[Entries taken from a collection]
--- START ---

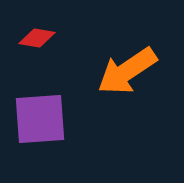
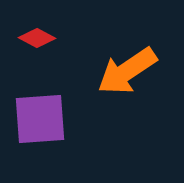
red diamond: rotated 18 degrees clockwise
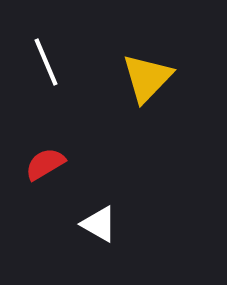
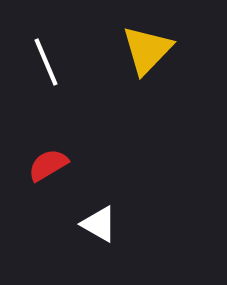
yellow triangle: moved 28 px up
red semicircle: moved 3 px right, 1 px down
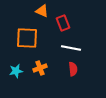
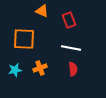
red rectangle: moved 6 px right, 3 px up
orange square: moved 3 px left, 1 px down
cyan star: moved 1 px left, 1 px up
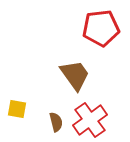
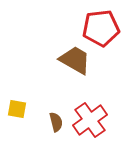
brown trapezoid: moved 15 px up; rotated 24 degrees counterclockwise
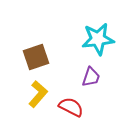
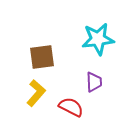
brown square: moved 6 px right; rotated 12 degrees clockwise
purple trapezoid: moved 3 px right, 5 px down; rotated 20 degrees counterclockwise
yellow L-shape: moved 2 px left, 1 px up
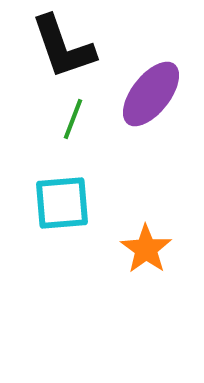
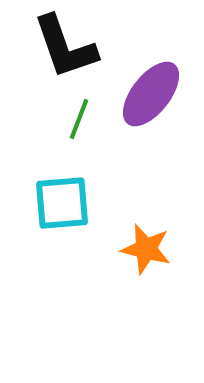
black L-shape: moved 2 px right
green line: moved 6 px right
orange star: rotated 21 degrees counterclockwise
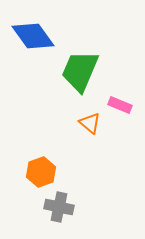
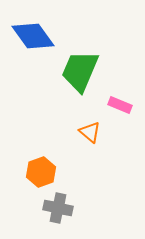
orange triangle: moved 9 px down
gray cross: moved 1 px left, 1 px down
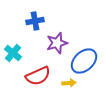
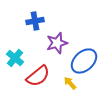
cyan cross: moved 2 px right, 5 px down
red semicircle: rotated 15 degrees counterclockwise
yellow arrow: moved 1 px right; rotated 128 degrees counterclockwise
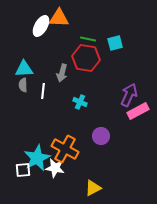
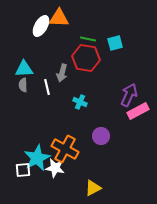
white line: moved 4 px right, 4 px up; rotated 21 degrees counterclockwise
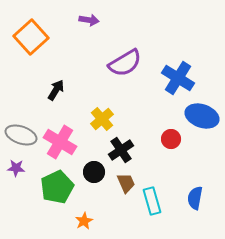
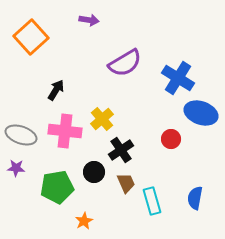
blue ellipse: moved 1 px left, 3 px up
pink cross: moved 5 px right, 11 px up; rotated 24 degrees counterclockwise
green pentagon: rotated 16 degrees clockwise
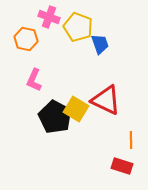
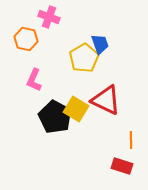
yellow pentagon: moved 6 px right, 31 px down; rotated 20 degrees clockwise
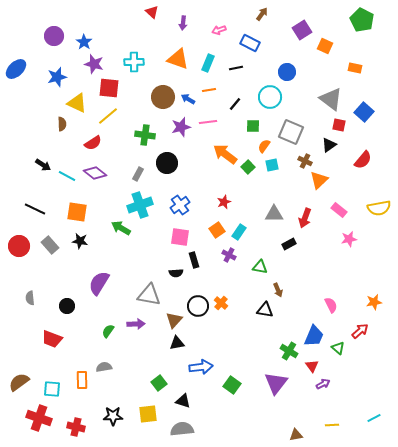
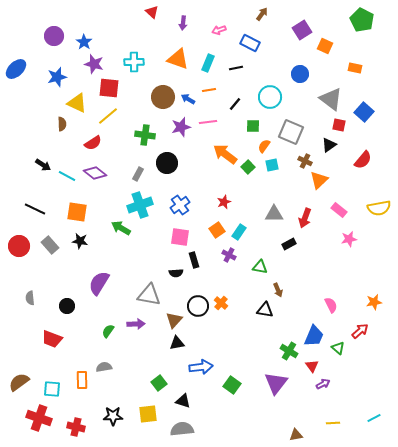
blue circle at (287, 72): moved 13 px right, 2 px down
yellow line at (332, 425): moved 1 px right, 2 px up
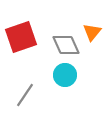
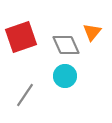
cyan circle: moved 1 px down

--- END ---

▶ Problem details:
Starting at the line above that contains "red semicircle: rotated", transcribe every line exactly through the line that contains "green pentagon: rotated 16 degrees clockwise", including that last one, and skip the pictures.

▶ Answer for this exercise:
red semicircle: rotated 15 degrees counterclockwise
yellow arrow: moved 1 px right; rotated 128 degrees counterclockwise
white line: moved 4 px right, 4 px up; rotated 21 degrees counterclockwise
blue ellipse: moved 1 px left, 3 px up
pink cross: moved 5 px right, 11 px up; rotated 24 degrees counterclockwise
green pentagon: rotated 16 degrees clockwise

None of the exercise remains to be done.